### [About this exercise]
In full and without deviation, reproduce the records that follow.

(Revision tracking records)

----------------

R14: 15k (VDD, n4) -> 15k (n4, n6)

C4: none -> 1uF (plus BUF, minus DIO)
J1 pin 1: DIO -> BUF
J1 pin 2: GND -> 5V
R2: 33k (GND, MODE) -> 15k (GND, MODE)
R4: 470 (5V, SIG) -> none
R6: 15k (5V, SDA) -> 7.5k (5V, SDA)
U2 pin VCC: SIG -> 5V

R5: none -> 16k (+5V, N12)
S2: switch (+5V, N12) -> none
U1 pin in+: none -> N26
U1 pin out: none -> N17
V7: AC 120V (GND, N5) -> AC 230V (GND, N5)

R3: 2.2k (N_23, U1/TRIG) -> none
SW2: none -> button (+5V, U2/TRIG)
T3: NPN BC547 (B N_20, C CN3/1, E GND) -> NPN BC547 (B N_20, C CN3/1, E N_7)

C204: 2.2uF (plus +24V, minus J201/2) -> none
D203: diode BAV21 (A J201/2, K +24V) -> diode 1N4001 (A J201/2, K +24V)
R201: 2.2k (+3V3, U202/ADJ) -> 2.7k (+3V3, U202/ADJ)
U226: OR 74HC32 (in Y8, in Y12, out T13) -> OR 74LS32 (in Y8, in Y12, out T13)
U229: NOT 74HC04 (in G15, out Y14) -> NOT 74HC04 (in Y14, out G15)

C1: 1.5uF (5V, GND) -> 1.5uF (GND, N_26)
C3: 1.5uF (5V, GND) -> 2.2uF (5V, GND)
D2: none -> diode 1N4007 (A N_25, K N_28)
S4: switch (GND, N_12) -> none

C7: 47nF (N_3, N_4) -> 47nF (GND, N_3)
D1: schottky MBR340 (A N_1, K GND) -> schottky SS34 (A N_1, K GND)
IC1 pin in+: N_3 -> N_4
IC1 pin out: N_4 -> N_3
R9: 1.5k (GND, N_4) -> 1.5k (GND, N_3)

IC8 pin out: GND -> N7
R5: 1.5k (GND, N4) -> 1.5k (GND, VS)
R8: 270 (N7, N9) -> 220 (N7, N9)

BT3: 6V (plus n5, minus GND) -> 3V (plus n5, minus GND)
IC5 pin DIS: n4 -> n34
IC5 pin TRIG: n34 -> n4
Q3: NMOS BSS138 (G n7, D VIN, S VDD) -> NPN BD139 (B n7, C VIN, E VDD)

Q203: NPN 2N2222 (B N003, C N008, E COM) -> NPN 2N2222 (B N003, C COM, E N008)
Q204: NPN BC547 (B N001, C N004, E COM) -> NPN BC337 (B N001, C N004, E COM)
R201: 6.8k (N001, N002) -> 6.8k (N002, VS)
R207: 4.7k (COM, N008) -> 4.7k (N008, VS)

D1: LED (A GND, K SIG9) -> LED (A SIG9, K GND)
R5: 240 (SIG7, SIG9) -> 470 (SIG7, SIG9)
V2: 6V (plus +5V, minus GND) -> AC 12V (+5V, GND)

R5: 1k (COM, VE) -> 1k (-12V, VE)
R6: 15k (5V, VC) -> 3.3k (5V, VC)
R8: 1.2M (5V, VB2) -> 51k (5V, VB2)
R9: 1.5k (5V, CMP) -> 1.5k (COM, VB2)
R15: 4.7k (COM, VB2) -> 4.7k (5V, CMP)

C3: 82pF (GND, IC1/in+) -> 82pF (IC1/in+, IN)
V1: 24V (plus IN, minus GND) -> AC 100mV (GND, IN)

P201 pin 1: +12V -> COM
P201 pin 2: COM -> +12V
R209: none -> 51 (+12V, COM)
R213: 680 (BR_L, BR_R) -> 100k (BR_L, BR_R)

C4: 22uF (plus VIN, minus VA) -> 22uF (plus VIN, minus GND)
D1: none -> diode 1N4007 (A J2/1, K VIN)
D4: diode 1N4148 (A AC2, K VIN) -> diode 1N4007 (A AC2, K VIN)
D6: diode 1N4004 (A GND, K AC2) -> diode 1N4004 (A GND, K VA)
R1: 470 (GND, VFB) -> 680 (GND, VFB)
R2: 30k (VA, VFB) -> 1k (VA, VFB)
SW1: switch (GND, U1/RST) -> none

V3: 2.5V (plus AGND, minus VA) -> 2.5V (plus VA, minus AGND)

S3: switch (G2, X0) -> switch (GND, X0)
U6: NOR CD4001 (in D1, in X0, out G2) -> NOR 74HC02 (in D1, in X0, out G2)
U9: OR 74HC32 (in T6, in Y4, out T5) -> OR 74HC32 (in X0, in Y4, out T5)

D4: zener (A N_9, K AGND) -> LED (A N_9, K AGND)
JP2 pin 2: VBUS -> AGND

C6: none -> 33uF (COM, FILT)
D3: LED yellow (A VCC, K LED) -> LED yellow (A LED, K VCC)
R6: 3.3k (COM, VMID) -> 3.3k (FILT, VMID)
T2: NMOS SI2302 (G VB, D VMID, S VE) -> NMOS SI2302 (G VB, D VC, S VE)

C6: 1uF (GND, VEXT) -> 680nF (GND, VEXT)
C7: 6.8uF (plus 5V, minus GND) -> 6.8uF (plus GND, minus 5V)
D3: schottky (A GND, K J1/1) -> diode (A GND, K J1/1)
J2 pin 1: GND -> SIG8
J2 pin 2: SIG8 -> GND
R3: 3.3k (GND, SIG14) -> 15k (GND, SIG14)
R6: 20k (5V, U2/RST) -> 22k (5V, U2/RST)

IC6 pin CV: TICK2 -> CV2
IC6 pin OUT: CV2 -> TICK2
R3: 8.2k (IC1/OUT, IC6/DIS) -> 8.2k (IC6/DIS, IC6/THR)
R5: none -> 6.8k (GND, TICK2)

----------------

### [Answer area]
R14: 15k (VDD, n4) -> 15k (n4, n6)

C4: none -> 1uF (plus BUF, minus DIO)
J1 pin 1: DIO -> BUF
J1 pin 2: GND -> 5V
R2: 33k (GND, MODE) -> 15k (GND, MODE)
R4: 470 (5V, SIG) -> none
R6: 15k (5V, SDA) -> 7.5k (5V, SDA)
U2 pin VCC: SIG -> 5V

R5: none -> 16k (+5V, N12)
S2: switch (+5V, N12) -> none
U1 pin in+: none -> N26
U1 pin out: none -> N17
V7: AC 120V (GND, N5) -> AC 230V (GND, N5)

R3: 2.2k (N_23, U1/TRIG) -> none
SW2: none -> button (+5V, U2/TRIG)
T3: NPN BC547 (B N_20, C CN3/1, E GND) -> NPN BC547 (B N_20, C CN3/1, E N_7)

C204: 2.2uF (plus +24V, minus J201/2) -> none
D203: diode BAV21 (A J201/2, K +24V) -> diode 1N4001 (A J201/2, K +24V)
R201: 2.2k (+3V3, U202/ADJ) -> 2.7k (+3V3, U202/ADJ)
U226: OR 74HC32 (in Y8, in Y12, out T13) -> OR 74LS32 (in Y8, in Y12, out T13)
U229: NOT 74HC04 (in G15, out Y14) -> NOT 74HC04 (in Y14, out G15)

C1: 1.5uF (5V, GND) -> 1.5uF (GND, N_26)
C3: 1.5uF (5V, GND) -> 2.2uF (5V, GND)
D2: none -> diode 1N4007 (A N_25, K N_28)
S4: switch (GND, N_12) -> none

C7: 47nF (N_3, N_4) -> 47nF (GND, N_3)
D1: schottky MBR340 (A N_1, K GND) -> schottky SS34 (A N_1, K GND)
IC1 pin in+: N_3 -> N_4
IC1 pin out: N_4 -> N_3
R9: 1.5k (GND, N_4) -> 1.5k (GND, N_3)

IC8 pin out: GND -> N7
R5: 1.5k (GND, N4) -> 1.5k (GND, VS)
R8: 270 (N7, N9) -> 220 (N7, N9)

BT3: 6V (plus n5, minus GND) -> 3V (plus n5, minus GND)
IC5 pin DIS: n4 -> n34
IC5 pin TRIG: n34 -> n4
Q3: NMOS BSS138 (G n7, D VIN, S VDD) -> NPN BD139 (B n7, C VIN, E VDD)

Q203: NPN 2N2222 (B N003, C N008, E COM) -> NPN 2N2222 (B N003, C COM, E N008)
Q204: NPN BC547 (B N001, C N004, E COM) -> NPN BC337 (B N001, C N004, E COM)
R201: 6.8k (N001, N002) -> 6.8k (N002, VS)
R207: 4.7k (COM, N008) -> 4.7k (N008, VS)

D1: LED (A GND, K SIG9) -> LED (A SIG9, K GND)
R5: 240 (SIG7, SIG9) -> 470 (SIG7, SIG9)
V2: 6V (plus +5V, minus GND) -> AC 12V (+5V, GND)

R5: 1k (COM, VE) -> 1k (-12V, VE)
R6: 15k (5V, VC) -> 3.3k (5V, VC)
R8: 1.2M (5V, VB2) -> 51k (5V, VB2)
R9: 1.5k (5V, CMP) -> 1.5k (COM, VB2)
R15: 4.7k (COM, VB2) -> 4.7k (5V, CMP)

C3: 82pF (GND, IC1/in+) -> 82pF (IC1/in+, IN)
V1: 24V (plus IN, minus GND) -> AC 100mV (GND, IN)

P201 pin 1: +12V -> COM
P201 pin 2: COM -> +12V
R209: none -> 51 (+12V, COM)
R213: 680 (BR_L, BR_R) -> 100k (BR_L, BR_R)

C4: 22uF (plus VIN, minus VA) -> 22uF (plus VIN, minus GND)
D1: none -> diode 1N4007 (A J2/1, K VIN)
D4: diode 1N4148 (A AC2, K VIN) -> diode 1N4007 (A AC2, K VIN)
D6: diode 1N4004 (A GND, K AC2) -> diode 1N4004 (A GND, K VA)
R1: 470 (GND, VFB) -> 680 (GND, VFB)
R2: 30k (VA, VFB) -> 1k (VA, VFB)
SW1: switch (GND, U1/RST) -> none

V3: 2.5V (plus AGND, minus VA) -> 2.5V (plus VA, minus AGND)

S3: switch (G2, X0) -> switch (GND, X0)
U6: NOR CD4001 (in D1, in X0, out G2) -> NOR 74HC02 (in D1, in X0, out G2)
U9: OR 74HC32 (in T6, in Y4, out T5) -> OR 74HC32 (in X0, in Y4, out T5)

D4: zener (A N_9, K AGND) -> LED (A N_9, K AGND)
JP2 pin 2: VBUS -> AGND

C6: none -> 33uF (COM, FILT)
D3: LED yellow (A VCC, K LED) -> LED yellow (A LED, K VCC)
R6: 3.3k (COM, VMID) -> 3.3k (FILT, VMID)
T2: NMOS SI2302 (G VB, D VMID, S VE) -> NMOS SI2302 (G VB, D VC, S VE)

C6: 1uF (GND, VEXT) -> 680nF (GND, VEXT)
C7: 6.8uF (plus 5V, minus GND) -> 6.8uF (plus GND, minus 5V)
D3: schottky (A GND, K J1/1) -> diode (A GND, K J1/1)
J2 pin 1: GND -> SIG8
J2 pin 2: SIG8 -> GND
R3: 3.3k (GND, SIG14) -> 15k (GND, SIG14)
R6: 20k (5V, U2/RST) -> 22k (5V, U2/RST)

IC6 pin CV: TICK2 -> CV2
IC6 pin OUT: CV2 -> TICK2
R3: 8.2k (IC1/OUT, IC6/DIS) -> 8.2k (IC6/DIS, IC6/THR)
R5: none -> 6.8k (GND, TICK2)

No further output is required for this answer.